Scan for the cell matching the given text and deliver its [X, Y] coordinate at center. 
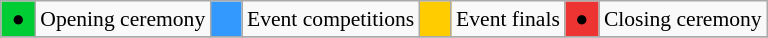
Event competitions [330, 19]
Opening ceremony [122, 19]
Closing ceremony [683, 19]
Event finals [508, 19]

++++++++++

What this task involves –
Will you copy out every line of the entries above word for word, omitting the pictures?

Expected output –
Scan for the cell matching the given text and deliver its [X, Y] coordinate at center. 
Event competitions [330, 19]
Opening ceremony [122, 19]
Closing ceremony [683, 19]
Event finals [508, 19]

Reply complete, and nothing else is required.